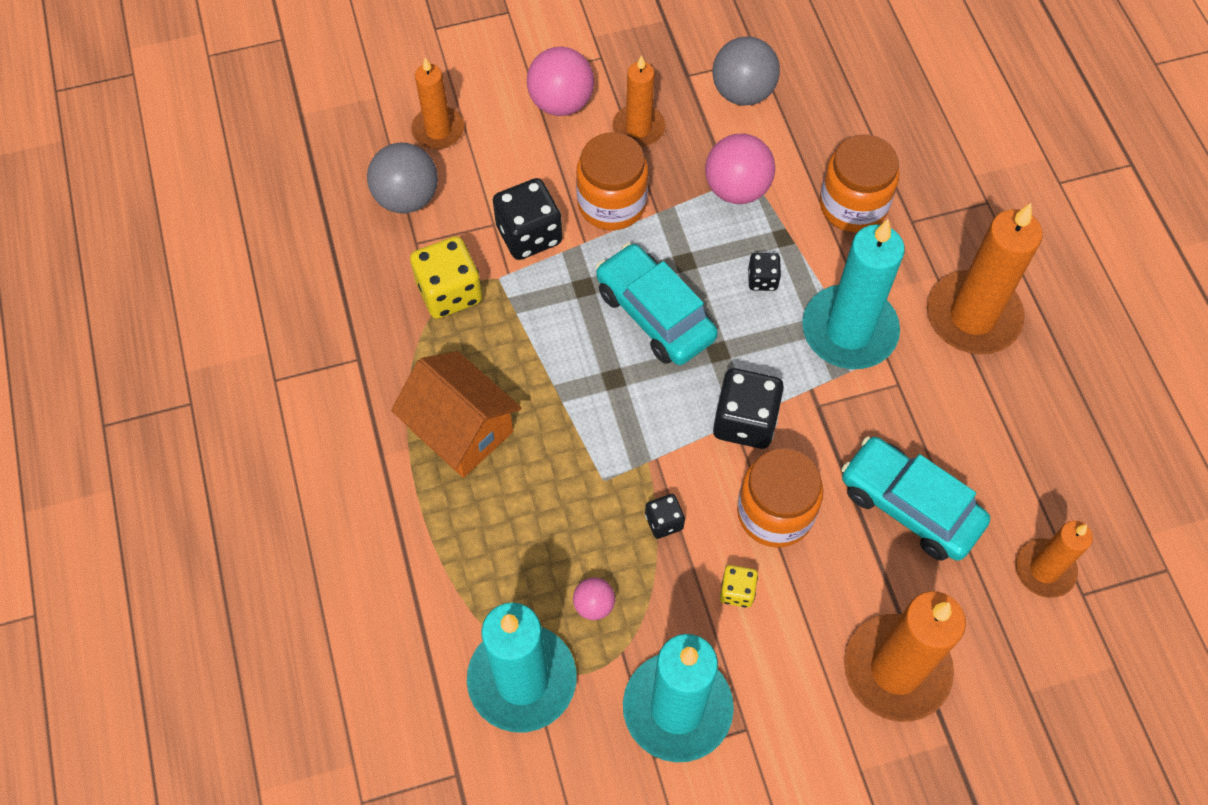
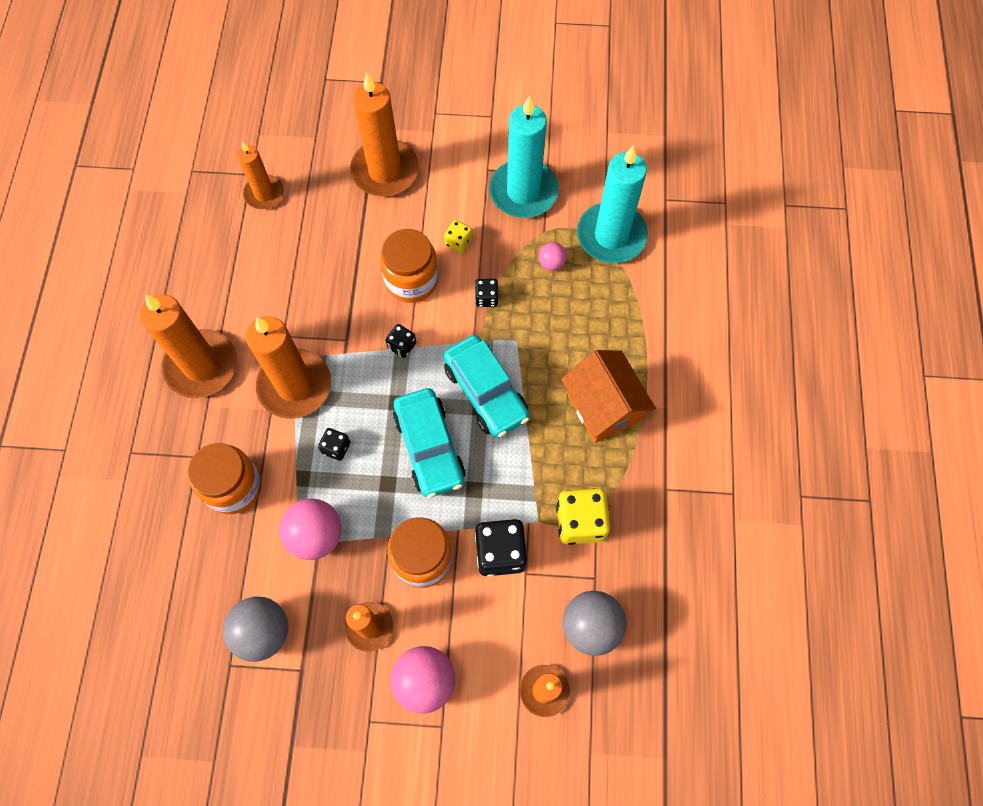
camera: 160 degrees left, 5 degrees up
(745, 421) = (402, 345): black dice -> black dice, size x0.53
(849, 330) = (295, 386): turquoise candle -> orange candle
(909, 506) = (323, 256): turquoise car -> turquoise car (486, 392)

** Problem to solve **
A verbatim copy of the listing, with all pictures removed, is required.

** Exercise result **
camera: 160 degrees left, 5 degrees up
(745, 421) = (402, 345): black dice -> black dice, size x0.53
(849, 330) = (295, 386): turquoise candle -> orange candle
(909, 506) = (323, 256): turquoise car -> turquoise car (486, 392)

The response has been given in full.